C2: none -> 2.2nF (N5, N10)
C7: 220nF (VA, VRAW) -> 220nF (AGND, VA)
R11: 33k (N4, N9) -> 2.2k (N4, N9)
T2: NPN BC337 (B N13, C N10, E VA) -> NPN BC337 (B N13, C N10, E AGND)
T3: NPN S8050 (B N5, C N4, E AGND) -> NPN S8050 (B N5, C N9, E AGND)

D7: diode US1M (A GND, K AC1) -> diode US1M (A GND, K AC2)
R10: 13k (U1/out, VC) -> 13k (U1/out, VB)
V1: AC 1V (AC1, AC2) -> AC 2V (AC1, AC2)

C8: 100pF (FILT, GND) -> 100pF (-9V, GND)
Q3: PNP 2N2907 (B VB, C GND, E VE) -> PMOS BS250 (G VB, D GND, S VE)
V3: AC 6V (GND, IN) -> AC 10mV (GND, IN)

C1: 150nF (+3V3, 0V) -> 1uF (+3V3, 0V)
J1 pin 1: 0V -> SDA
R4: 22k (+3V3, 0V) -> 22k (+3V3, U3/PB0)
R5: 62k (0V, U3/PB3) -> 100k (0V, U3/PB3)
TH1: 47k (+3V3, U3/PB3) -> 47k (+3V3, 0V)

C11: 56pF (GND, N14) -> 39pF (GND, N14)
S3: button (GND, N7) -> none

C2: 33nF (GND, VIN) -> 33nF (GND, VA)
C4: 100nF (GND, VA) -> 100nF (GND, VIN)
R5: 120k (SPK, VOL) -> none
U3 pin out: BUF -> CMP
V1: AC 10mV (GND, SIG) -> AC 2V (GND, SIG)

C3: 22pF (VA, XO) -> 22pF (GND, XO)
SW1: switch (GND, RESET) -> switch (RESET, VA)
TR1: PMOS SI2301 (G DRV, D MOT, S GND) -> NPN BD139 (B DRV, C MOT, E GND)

+--

TRY IT: In the listing above, find the line containing "R11: 33k (N4, N9) -> 2.2k (N4, N9)", then reproduce it and each line after it through the end, exactly and with nothing added.

WRITTEN RESPONSE:
R11: 33k (N4, N9) -> 2.2k (N4, N9)
T2: NPN BC337 (B N13, C N10, E VA) -> NPN BC337 (B N13, C N10, E AGND)
T3: NPN S8050 (B N5, C N4, E AGND) -> NPN S8050 (B N5, C N9, E AGND)

D7: diode US1M (A GND, K AC1) -> diode US1M (A GND, K AC2)
R10: 13k (U1/out, VC) -> 13k (U1/out, VB)
V1: AC 1V (AC1, AC2) -> AC 2V (AC1, AC2)

C8: 100pF (FILT, GND) -> 100pF (-9V, GND)
Q3: PNP 2N2907 (B VB, C GND, E VE) -> PMOS BS250 (G VB, D GND, S VE)
V3: AC 6V (GND, IN) -> AC 10mV (GND, IN)

C1: 150nF (+3V3, 0V) -> 1uF (+3V3, 0V)
J1 pin 1: 0V -> SDA
R4: 22k (+3V3, 0V) -> 22k (+3V3, U3/PB0)
R5: 62k (0V, U3/PB3) -> 100k (0V, U3/PB3)
TH1: 47k (+3V3, U3/PB3) -> 47k (+3V3, 0V)

C11: 56pF (GND, N14) -> 39pF (GND, N14)
S3: button (GND, N7) -> none

C2: 33nF (GND, VIN) -> 33nF (GND, VA)
C4: 100nF (GND, VA) -> 100nF (GND, VIN)
R5: 120k (SPK, VOL) -> none
U3 pin out: BUF -> CMP
V1: AC 10mV (GND, SIG) -> AC 2V (GND, SIG)

C3: 22pF (VA, XO) -> 22pF (GND, XO)
SW1: switch (GND, RESET) -> switch (RESET, VA)
TR1: PMOS SI2301 (G DRV, D MOT, S GND) -> NPN BD139 (B DRV, C MOT, E GND)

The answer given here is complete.